→ YOUR INSTRUCTIONS: Look below for lines that hold the string "slope" and copy each one.

→ DATA:
^^^^^^^^^^^^^^^^

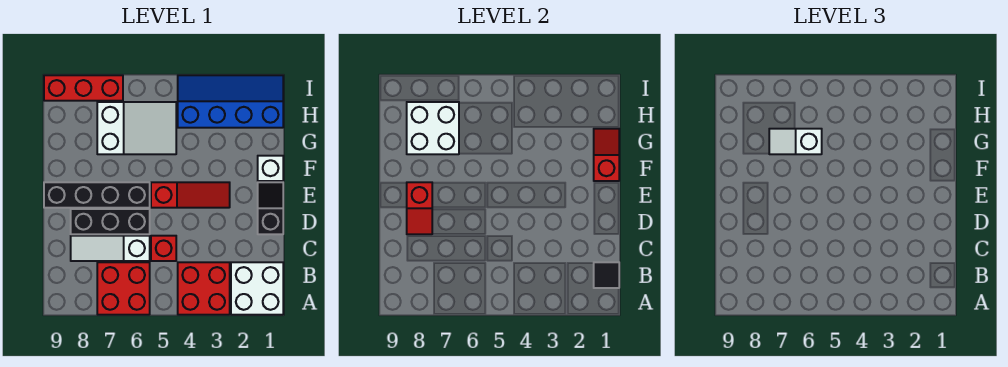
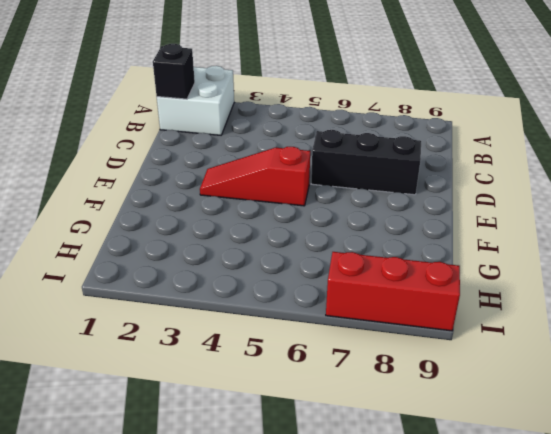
black 1x1 brick [153,44,195,99] -> black 1x1 tile [594,262,619,288]
none -> red 2x2 brick [178,262,230,315]
none -> red 2x2 brick [97,262,150,315]
none -> red 1x1 brick [151,236,176,261]

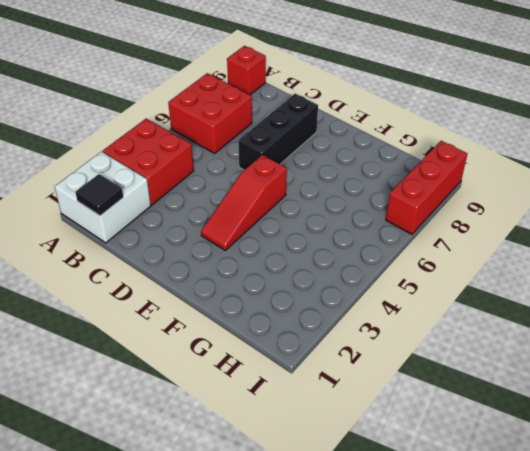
red 1x1 brick [227,46,266,95] -> red 1x1 brick moved to [151,236,176,261]
none -> white 1x3 slope [71,236,150,261]
none -> black 1x2 slope [258,182,283,234]
none -> black 1x4 brick [44,182,150,208]

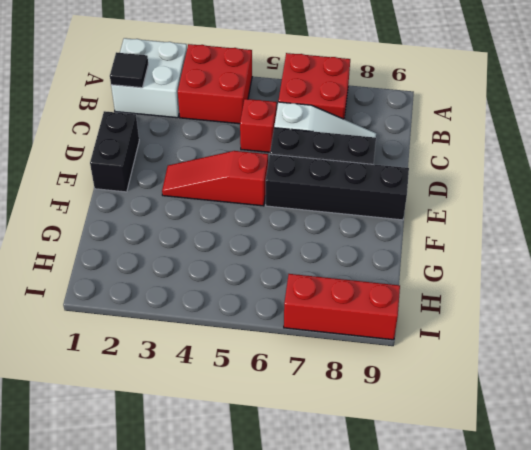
black 1x2 brick [90,111,139,192] -> black 1x2 slope [258,182,283,234]
none -> white 1x1 brick [258,156,283,181]
none -> white 2x3 slope [97,102,176,154]
none -> blue 2x4 slope [178,75,283,128]

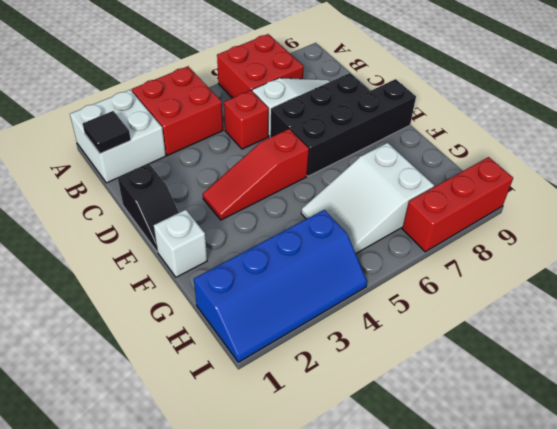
none -> red 1x2 slope [407,182,432,234]
none -> red 1x2 slope [594,129,619,181]
none -> white 2x2 brick [407,102,459,154]

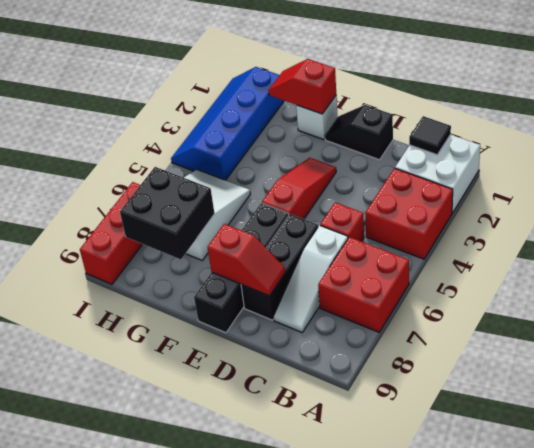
black 2x2 brick [120,167,215,259] -> white 2x2 brick [407,102,459,154]
none -> white 1x2 slope [769,129,822,154]

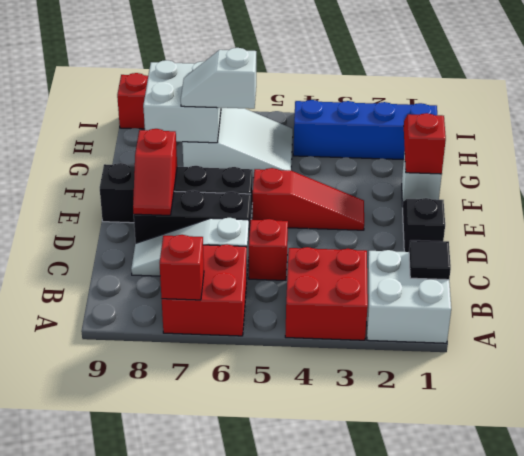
red 1x1 brick [160,235,204,300] -> none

^^^^^^^^^^^^^^^^

→ EXPECTED OUTPUT:
none -> white 1x3 slope [71,236,150,261]
none -> black 1x2 slope [258,182,283,234]
black 1x2 brick [90,111,139,192] -> black 1x2 slope [258,182,283,234]
none -> white 2x3 slope [97,102,176,154]
none -> blue 2x4 slope [178,75,283,128]
none -> red 1x2 slope [407,182,432,234]
none -> red 1x2 slope [594,129,619,181]
none -> white 1x2 slope [769,129,822,154]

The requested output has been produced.